ABOUT THIS EXERCISE » Reproduce exactly the entries from the "plant: (518, 563) -> (1040, 1134), added" line to the end. Skip all pictures.

_ _ _ _ _ _ _

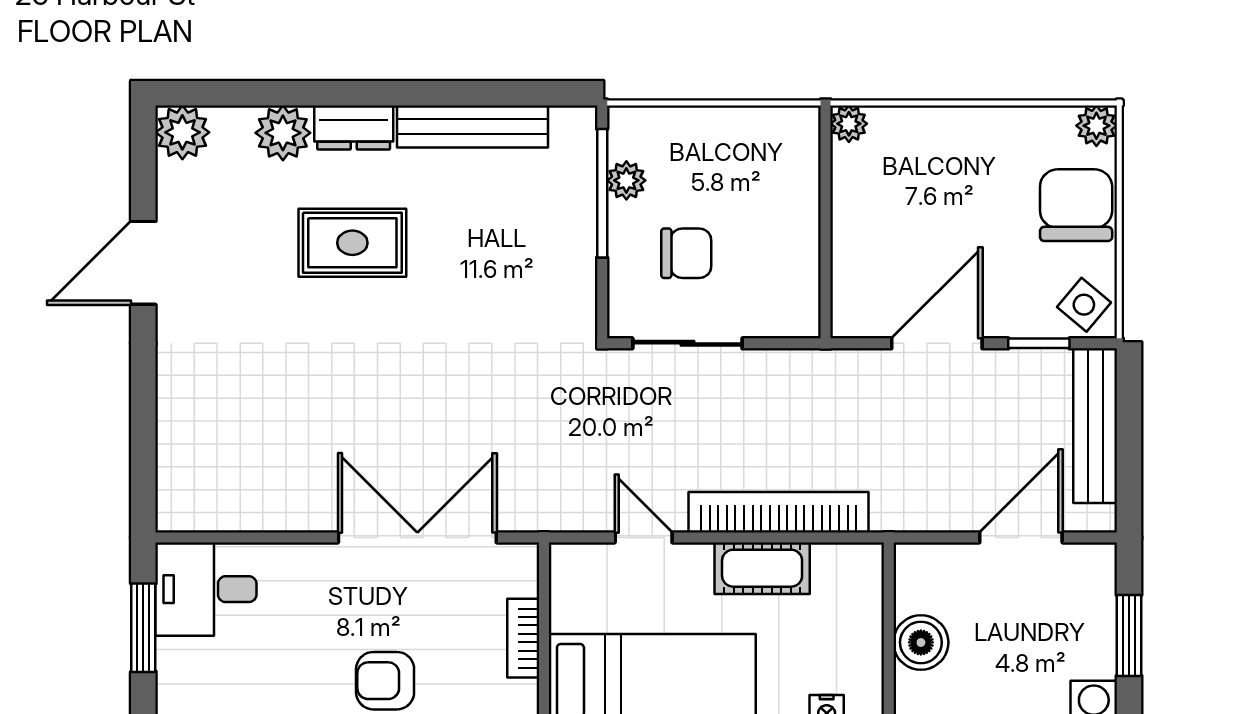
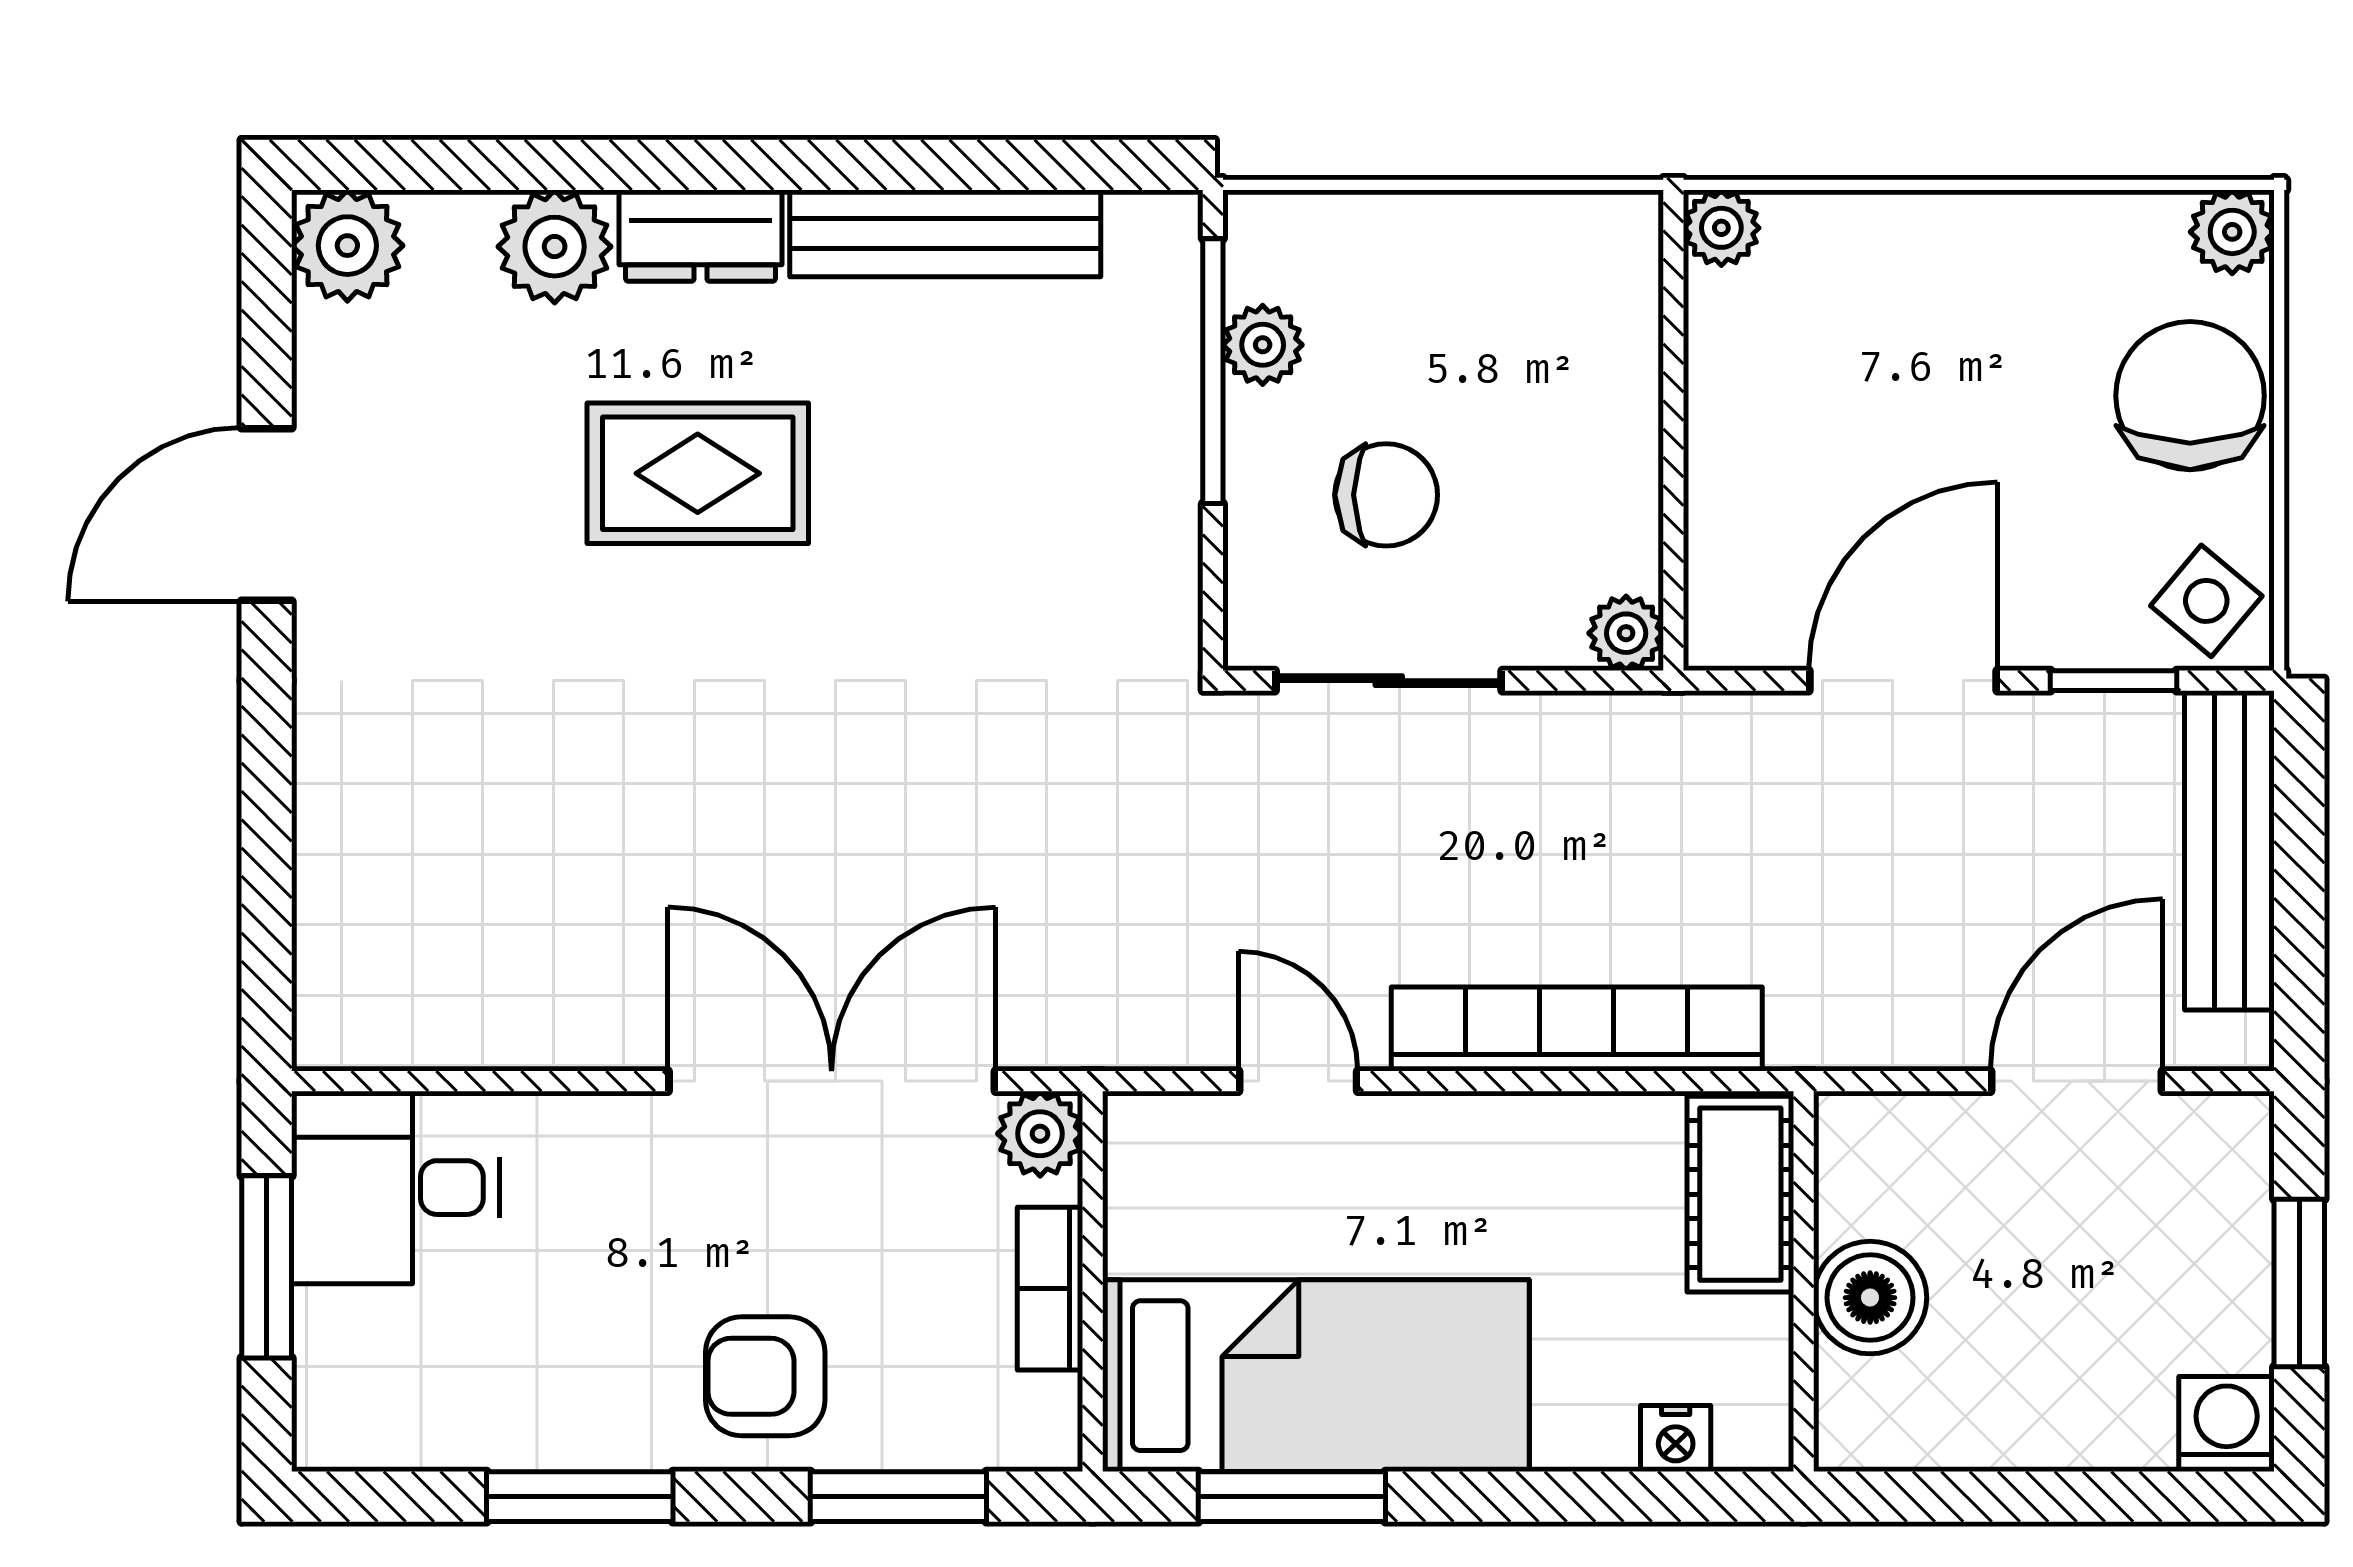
plant: (803, 320) -> (1626, 633), added
plant: (518, 563) -> (1040, 1134), added
cot: (762, 568) -> (1740, 1194), moved, turned 90

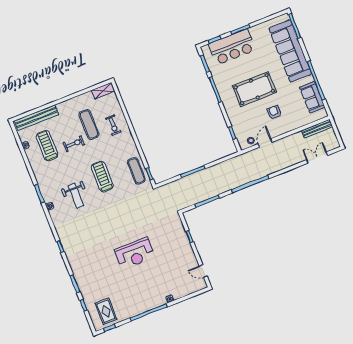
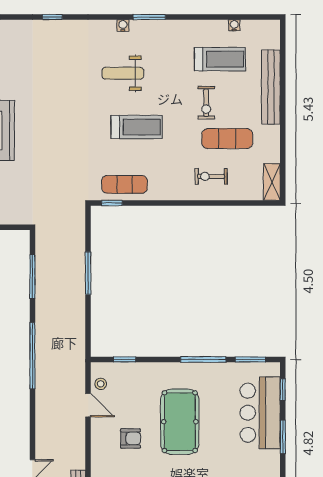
bench: (36, 118) -> (271, 87), moved

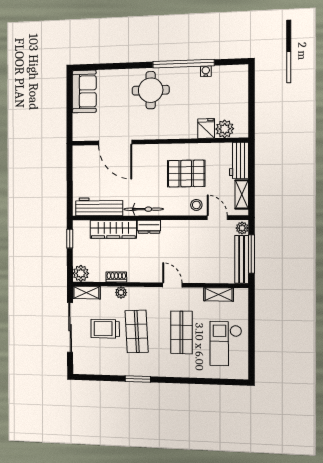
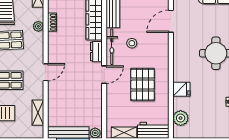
fridge: (206, 128) -> (181, 89), moved
door: (115, 143) -> (171, 21), width x0.73
stool: (196, 205) -> (132, 43), moved
door: (217, 218) -> (104, 75), moved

_ _ _ _ _ _ _

WRITTEN ANSWER »
plant: (518, 563) -> (1040, 1134), added
cot: (762, 568) -> (1740, 1194), moved, turned 90

bench: (36, 118) -> (271, 87), moved

fridge: (206, 128) -> (181, 89), moved
door: (115, 143) -> (171, 21), width x0.73
stool: (196, 205) -> (132, 43), moved
door: (217, 218) -> (104, 75), moved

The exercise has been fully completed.